For the entries below, the expected answer is the line with "gray line: (386, 108) -> (208, 18), moved", the line with "orange ellipse: (843, 384)", and every line between them, exactly as written, and nothing more.

Material supplied ->
============

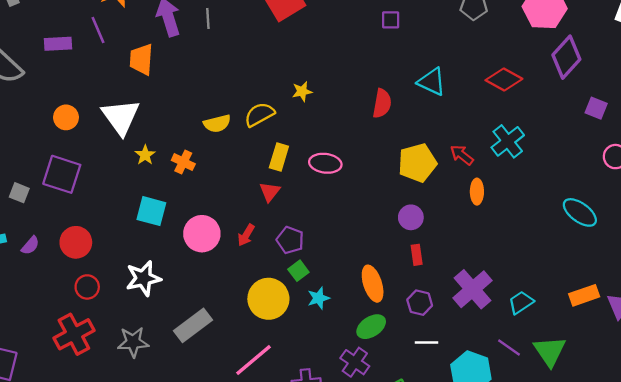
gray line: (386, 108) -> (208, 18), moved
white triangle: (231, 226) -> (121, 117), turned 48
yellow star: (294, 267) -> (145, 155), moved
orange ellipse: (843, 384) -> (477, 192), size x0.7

============

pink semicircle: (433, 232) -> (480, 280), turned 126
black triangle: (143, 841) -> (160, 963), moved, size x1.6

============

Solution to the exercise ->
gray line: (386, 108) -> (208, 18), moved
white triangle: (231, 226) -> (121, 117), turned 48
yellow star: (294, 267) -> (145, 155), moved
orange ellipse: (843, 384) -> (477, 192), size x0.7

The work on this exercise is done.